BEGIN Records supplied
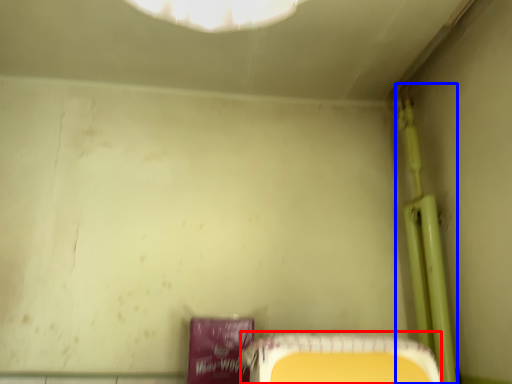
Question: Which point is further to the camera, furniture (highlighted by a red box) or pipe (highlighted by a blue box)?

Choices:
 (A) furniture
 (B) pipe

Answer: (B)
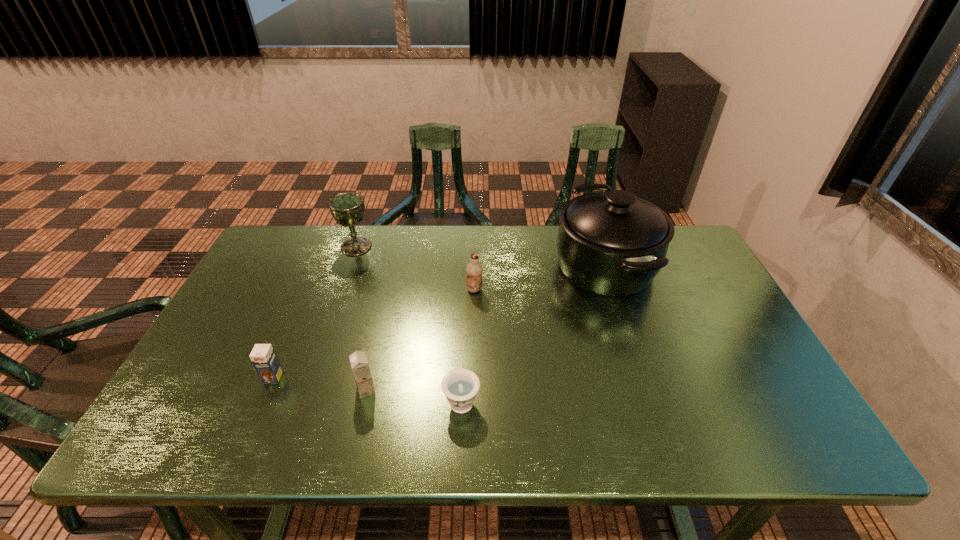
The height and width of the screenshot is (540, 960). What are the coordinates of `vacant space in between the fifth object from right to left and the third object from left to right` in the screenshot? It's located at (361, 318).

Locate an element on the screen. free space between the second chocolate milk from right to left and the rightmost chocolate milk is located at coordinates (420, 340).

Identify the location of unoccupied area between the rightmost object and the leftmost object. [440, 321].

Identify the location of free space between the farthest chocolate milk and the rightmost object. The width and height of the screenshot is (960, 540). (540, 278).

Find the location of `empty space that is in between the fifth object from right to left and the third object from left to right`. empty space that is in between the fifth object from right to left and the third object from left to right is located at coordinates (361, 318).

Identify which object is the second nearest to the farthest chocolate milk. Please provide its 2D coordinates. Your answer should be formatted as a tuple, i.e. [(x, y)], where the tuple contains the x and y coordinates of a point satisfying the conditions above.

[(460, 386)]

Choose which object is the fourth nearest neighbor to the fifth object from right to left. Please provide its 2D coordinates. Your answer should be formatted as a tuple, i.e. [(x, y)], where the tuple contains the x and y coordinates of a point satisfying the conditions above.

[(460, 386)]

The image size is (960, 540). What are the coordinates of `chocolate milk that is the second closest one to the rightmost chocolate milk` in the screenshot? It's located at (263, 357).

What are the coordinates of `the second closest chocolate milk to the second chocolate milk from left to right` in the screenshot? It's located at (474, 269).

Identify the location of free location that satisfies the following two spatial constraints: 1. on the side of the farthest chocolate milk with the handle; 2. on the left side of the shortest object. pyautogui.click(x=466, y=290).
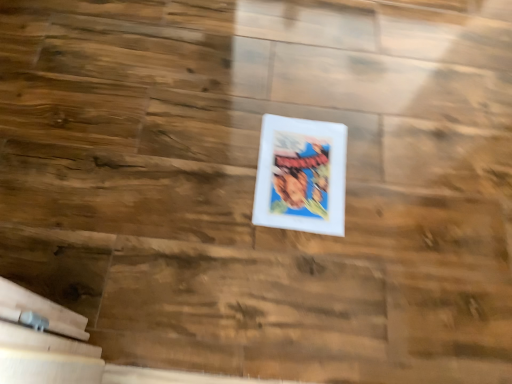
Where is `free space behind white matte picture frame at center`? The image size is (512, 384). free space behind white matte picture frame at center is located at coordinates (317, 91).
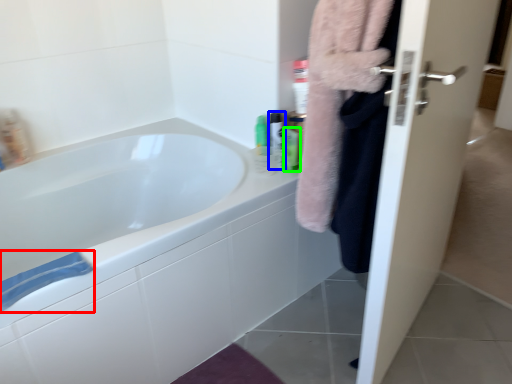
Question: Which is farther away from bath towel (highlighted by a red box)? mouthwash (highlighted by a blue box) or mouthwash (highlighted by a green box)?

Choices:
 (A) mouthwash
 (B) mouthwash

Answer: (B)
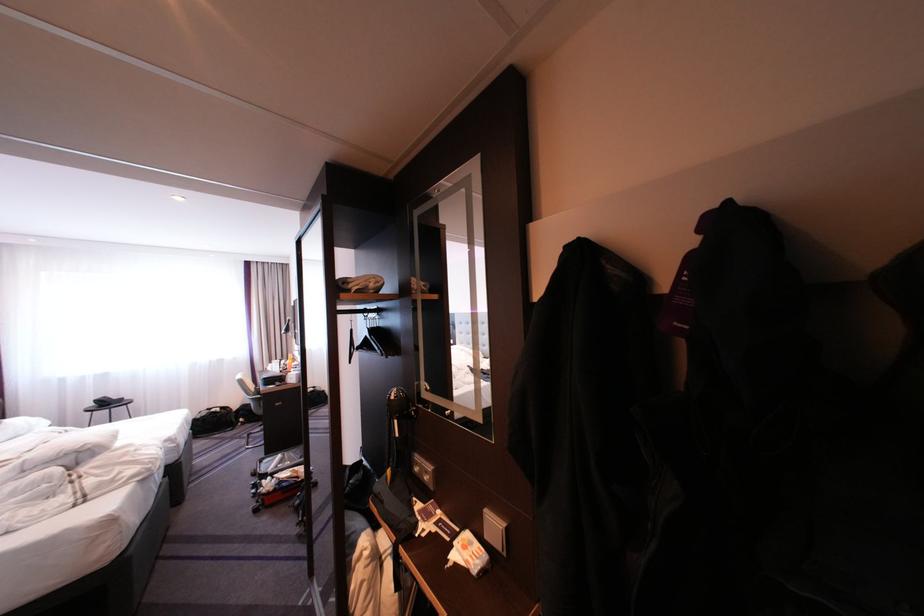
END Records supplied
Task description: Edit the records above by replacing every occurrence of "chocolate milk" with "orange juice" and leaving everything else the same. Leave the pictures out of your answer.

Reply:
Question: Which point is further to the camera, furniture (highlighted by a red box) or pipe (highlighted by a blue box)?

Choices:
 (A) furniture
 (B) pipe

Answer: (B)
The height and width of the screenshot is (540, 960). What are the coordinates of `vacant space in between the fifth object from right to left and the third object from left to right` in the screenshot? It's located at (361, 318).

Locate an element on the screen. free space between the second orange juice from right to left and the rightmost orange juice is located at coordinates (420, 340).

Identify the location of unoccupied area between the rightmost object and the leftmost object. [440, 321].

Identify the location of free space between the farthest orange juice and the rightmost object. The width and height of the screenshot is (960, 540). (540, 278).

Find the location of `empty space that is in between the fifth object from right to left and the third object from left to right`. empty space that is in between the fifth object from right to left and the third object from left to right is located at coordinates (361, 318).

Identify which object is the second nearest to the farthest orange juice. Please provide its 2D coordinates. Your answer should be formatted as a tuple, i.e. [(x, y)], where the tuple contains the x and y coordinates of a point satisfying the conditions above.

[(460, 386)]

Choose which object is the fourth nearest neighbor to the fifth object from right to left. Please provide its 2D coordinates. Your answer should be formatted as a tuple, i.e. [(x, y)], where the tuple contains the x and y coordinates of a point satisfying the conditions above.

[(460, 386)]

The image size is (960, 540). What are the coordinates of `orange juice that is the second closest one to the rightmost orange juice` in the screenshot? It's located at (263, 357).

What are the coordinates of `the second closest orange juice to the second orange juice from left to right` in the screenshot? It's located at (474, 269).

Identify the location of free location that satisfies the following two spatial constraints: 1. on the side of the farthest orange juice with the handle; 2. on the left side of the shortest object. pyautogui.click(x=466, y=290).
Where is `free space behind white matte picture frame at center`? The image size is (512, 384). free space behind white matte picture frame at center is located at coordinates (317, 91).
Question: Which is farther away from bath towel (highlighted by a red box)? mouthwash (highlighted by a blue box) or mouthwash (highlighted by a green box)?

Choices:
 (A) mouthwash
 (B) mouthwash

Answer: (B)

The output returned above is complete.